### ASSIGNMENT
The expected answer is the set of lines in the data below between the line holding "U1 pin FB: VFB -> GND" and the line holding "U3 pin PA4: none -> GND", inclusive, written out exactly.

Start of Block

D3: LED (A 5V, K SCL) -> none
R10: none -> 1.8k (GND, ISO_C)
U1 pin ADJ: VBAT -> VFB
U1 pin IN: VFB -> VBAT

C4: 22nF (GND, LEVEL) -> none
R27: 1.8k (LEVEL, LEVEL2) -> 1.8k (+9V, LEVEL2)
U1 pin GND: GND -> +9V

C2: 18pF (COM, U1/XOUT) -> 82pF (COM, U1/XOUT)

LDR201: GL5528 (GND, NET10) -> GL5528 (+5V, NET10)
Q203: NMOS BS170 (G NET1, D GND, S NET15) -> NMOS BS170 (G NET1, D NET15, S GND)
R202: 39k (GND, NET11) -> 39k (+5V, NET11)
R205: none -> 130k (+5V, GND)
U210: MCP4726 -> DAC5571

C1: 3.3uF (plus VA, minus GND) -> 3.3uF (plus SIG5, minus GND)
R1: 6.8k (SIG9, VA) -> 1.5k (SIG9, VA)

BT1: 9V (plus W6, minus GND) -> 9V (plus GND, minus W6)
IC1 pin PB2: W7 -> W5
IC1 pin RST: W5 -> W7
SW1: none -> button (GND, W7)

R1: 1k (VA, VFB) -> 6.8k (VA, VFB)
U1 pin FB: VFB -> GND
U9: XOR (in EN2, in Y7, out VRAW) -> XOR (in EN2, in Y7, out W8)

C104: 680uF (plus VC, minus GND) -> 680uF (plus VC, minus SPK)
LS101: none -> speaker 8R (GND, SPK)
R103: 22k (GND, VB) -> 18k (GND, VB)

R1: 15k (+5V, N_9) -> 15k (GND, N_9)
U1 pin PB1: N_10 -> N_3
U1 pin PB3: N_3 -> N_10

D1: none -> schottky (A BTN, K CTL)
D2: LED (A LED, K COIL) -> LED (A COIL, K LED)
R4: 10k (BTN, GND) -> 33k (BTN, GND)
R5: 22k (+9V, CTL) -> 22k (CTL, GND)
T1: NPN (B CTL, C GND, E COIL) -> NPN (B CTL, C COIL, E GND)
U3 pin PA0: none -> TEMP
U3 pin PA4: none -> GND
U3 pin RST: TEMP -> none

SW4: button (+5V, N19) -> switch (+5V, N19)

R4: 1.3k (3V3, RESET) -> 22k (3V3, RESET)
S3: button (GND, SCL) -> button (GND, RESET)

End of Block

### OUTPUT OF THE TASK
U1 pin FB: VFB -> GND
U9: XOR (in EN2, in Y7, out VRAW) -> XOR (in EN2, in Y7, out W8)

C104: 680uF (plus VC, minus GND) -> 680uF (plus VC, minus SPK)
LS101: none -> speaker 8R (GND, SPK)
R103: 22k (GND, VB) -> 18k (GND, VB)

R1: 15k (+5V, N_9) -> 15k (GND, N_9)
U1 pin PB1: N_10 -> N_3
U1 pin PB3: N_3 -> N_10

D1: none -> schottky (A BTN, K CTL)
D2: LED (A LED, K COIL) -> LED (A COIL, K LED)
R4: 10k (BTN, GND) -> 33k (BTN, GND)
R5: 22k (+9V, CTL) -> 22k (CTL, GND)
T1: NPN (B CTL, C GND, E COIL) -> NPN (B CTL, C COIL, E GND)
U3 pin PA0: none -> TEMP
U3 pin PA4: none -> GND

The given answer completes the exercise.